▶ [Task instructions] Using the material that follows, identify and copy each line with the string "degrees".

▶ [Records for the task]
^^^^^^^^^^^^^^^^

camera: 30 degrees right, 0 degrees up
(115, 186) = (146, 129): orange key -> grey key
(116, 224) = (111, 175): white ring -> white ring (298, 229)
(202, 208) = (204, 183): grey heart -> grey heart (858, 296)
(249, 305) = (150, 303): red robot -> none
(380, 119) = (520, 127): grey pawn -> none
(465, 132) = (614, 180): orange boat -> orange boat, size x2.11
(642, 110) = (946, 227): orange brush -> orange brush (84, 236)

^^^^^^^^^^^^^^^^

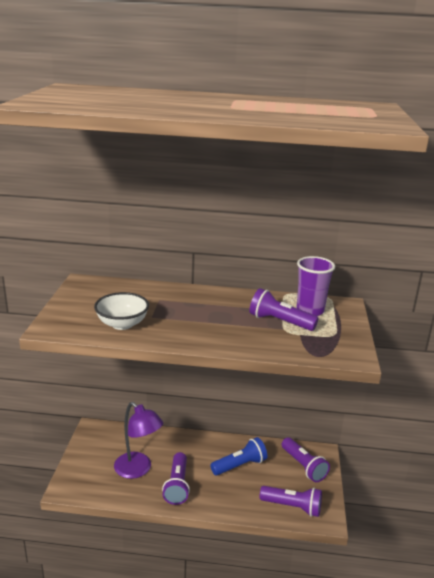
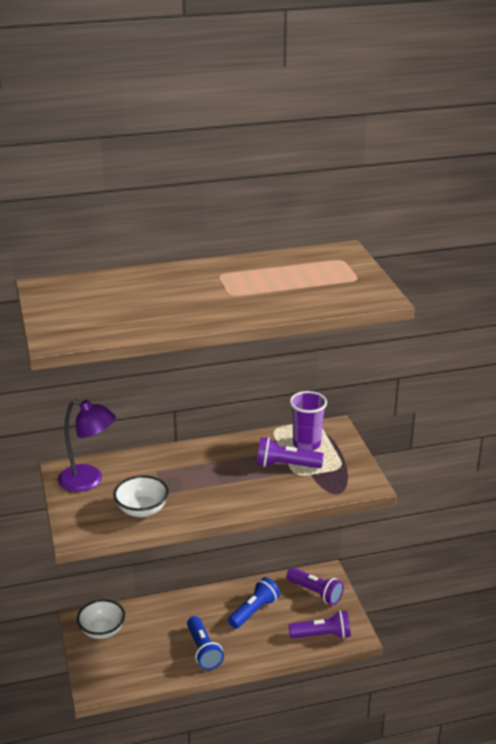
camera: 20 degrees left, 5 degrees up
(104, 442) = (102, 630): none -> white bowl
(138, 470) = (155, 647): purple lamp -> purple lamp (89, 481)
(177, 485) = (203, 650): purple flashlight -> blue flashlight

^^^^^^^^^^^^^^^^

▶ [Answer to this task]
camera: 30 degrees right, 0 degrees up
camera: 20 degrees left, 5 degrees up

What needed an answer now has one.